● **Aim**:
How many lines of the material contain the string "markup"? Treat uppercase and lowercase as different, and reply with only the number.

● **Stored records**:
-------

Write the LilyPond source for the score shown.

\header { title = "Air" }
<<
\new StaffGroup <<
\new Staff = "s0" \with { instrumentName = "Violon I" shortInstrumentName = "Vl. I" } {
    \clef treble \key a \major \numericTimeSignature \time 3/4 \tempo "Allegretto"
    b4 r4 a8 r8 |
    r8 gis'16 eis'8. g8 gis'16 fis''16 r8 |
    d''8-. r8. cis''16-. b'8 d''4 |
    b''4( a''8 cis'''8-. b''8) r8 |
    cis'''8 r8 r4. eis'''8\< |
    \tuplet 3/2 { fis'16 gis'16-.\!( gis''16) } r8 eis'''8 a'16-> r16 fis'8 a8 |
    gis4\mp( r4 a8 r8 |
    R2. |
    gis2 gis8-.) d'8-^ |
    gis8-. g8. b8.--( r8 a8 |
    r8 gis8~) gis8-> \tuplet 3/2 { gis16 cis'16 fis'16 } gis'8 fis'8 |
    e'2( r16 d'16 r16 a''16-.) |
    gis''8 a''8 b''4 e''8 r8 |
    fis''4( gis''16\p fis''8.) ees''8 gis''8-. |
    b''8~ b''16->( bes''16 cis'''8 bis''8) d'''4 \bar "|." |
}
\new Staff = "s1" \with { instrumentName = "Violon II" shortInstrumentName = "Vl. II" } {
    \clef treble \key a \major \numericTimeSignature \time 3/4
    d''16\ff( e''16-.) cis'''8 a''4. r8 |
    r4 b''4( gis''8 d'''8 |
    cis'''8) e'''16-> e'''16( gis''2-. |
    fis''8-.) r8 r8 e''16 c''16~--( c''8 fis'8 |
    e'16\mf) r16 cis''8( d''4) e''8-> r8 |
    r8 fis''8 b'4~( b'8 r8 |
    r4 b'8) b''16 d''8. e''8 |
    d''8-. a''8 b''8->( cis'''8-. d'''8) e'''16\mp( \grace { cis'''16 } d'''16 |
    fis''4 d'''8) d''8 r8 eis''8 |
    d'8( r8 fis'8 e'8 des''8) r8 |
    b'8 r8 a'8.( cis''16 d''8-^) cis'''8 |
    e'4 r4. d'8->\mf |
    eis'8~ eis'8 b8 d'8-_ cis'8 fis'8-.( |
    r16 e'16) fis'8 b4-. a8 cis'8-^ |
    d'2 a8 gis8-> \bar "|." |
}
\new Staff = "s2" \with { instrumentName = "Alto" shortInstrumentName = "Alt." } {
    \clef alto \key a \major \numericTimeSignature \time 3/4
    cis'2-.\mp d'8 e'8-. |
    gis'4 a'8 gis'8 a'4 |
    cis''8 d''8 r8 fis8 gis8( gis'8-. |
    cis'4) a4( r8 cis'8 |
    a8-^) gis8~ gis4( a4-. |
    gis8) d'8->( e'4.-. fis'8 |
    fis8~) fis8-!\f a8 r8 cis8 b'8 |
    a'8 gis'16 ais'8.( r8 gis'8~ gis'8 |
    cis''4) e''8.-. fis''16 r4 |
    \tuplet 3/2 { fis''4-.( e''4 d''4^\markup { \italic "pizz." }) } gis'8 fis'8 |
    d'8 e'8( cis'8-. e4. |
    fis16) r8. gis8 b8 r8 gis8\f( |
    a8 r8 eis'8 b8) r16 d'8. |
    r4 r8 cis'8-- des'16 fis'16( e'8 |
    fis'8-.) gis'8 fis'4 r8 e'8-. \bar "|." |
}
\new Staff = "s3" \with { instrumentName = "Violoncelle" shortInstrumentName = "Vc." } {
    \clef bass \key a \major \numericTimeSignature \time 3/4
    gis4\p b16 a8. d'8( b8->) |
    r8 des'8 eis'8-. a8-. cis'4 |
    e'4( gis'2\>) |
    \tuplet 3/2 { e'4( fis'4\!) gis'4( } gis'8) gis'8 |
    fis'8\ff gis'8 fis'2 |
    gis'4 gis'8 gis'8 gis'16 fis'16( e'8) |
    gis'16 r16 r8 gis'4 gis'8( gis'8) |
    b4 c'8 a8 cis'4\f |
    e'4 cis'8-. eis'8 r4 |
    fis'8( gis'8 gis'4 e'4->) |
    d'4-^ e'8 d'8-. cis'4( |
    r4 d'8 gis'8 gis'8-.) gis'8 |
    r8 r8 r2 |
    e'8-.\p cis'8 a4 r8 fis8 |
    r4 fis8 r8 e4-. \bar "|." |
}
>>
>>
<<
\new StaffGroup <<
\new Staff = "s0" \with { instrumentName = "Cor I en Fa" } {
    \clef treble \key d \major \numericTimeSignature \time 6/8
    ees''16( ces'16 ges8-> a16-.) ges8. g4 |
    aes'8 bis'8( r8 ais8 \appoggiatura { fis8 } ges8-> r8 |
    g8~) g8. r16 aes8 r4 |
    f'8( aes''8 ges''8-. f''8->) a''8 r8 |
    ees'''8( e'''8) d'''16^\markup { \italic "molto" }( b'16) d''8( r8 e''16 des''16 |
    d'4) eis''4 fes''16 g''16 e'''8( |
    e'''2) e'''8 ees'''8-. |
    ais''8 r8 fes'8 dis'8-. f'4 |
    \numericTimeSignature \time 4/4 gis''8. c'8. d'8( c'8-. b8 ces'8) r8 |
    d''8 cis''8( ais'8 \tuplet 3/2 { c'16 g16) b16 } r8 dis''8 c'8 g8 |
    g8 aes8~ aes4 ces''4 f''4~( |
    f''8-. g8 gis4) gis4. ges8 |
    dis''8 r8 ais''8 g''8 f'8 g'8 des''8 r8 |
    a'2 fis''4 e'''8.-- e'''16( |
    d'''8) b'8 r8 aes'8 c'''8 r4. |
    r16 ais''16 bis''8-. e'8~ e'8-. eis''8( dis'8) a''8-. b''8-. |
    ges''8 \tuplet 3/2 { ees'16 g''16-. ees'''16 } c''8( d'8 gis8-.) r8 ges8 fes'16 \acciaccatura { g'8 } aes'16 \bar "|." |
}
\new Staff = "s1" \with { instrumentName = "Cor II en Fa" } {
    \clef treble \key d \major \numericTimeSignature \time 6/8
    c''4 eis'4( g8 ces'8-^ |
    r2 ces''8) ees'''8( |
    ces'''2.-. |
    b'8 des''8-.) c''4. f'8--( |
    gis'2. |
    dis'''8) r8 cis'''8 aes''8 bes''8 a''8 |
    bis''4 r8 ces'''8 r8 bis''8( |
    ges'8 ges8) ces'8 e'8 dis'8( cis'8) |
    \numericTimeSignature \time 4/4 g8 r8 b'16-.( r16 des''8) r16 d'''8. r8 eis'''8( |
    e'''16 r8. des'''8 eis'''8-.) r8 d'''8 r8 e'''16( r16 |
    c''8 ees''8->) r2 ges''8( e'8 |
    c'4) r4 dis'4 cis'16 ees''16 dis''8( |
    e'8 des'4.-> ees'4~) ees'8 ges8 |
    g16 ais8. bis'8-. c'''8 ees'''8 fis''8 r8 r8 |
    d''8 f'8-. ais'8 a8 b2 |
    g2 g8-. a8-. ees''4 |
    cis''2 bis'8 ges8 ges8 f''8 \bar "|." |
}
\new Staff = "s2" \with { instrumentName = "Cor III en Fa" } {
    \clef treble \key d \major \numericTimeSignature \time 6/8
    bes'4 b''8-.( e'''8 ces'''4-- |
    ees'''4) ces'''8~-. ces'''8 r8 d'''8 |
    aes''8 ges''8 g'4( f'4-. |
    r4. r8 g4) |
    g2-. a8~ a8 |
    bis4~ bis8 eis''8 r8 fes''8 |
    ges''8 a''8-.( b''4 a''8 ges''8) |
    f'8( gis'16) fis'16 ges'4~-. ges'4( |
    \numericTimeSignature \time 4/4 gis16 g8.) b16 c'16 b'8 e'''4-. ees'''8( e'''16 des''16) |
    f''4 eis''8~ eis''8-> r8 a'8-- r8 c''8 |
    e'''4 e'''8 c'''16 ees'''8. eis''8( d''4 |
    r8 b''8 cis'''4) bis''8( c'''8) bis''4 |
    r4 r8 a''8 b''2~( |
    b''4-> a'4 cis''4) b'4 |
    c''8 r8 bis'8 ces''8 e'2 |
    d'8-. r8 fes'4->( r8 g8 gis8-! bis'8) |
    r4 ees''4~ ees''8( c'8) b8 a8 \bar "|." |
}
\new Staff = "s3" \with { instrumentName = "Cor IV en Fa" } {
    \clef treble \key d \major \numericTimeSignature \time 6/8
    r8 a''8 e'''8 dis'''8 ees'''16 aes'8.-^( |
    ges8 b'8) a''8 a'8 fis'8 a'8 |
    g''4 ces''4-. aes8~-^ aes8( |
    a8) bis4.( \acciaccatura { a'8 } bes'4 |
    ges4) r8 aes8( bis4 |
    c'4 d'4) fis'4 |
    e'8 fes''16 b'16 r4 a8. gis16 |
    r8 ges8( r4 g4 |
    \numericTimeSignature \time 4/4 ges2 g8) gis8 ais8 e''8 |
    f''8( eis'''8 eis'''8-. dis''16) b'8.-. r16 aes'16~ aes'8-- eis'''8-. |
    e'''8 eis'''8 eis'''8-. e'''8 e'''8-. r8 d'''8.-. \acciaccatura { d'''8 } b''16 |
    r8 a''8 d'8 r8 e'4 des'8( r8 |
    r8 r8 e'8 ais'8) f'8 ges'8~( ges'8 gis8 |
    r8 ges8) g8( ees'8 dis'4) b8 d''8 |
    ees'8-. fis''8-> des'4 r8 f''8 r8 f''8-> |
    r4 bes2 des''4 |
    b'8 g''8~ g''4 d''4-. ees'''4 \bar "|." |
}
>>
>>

-------

● **Result below**:
2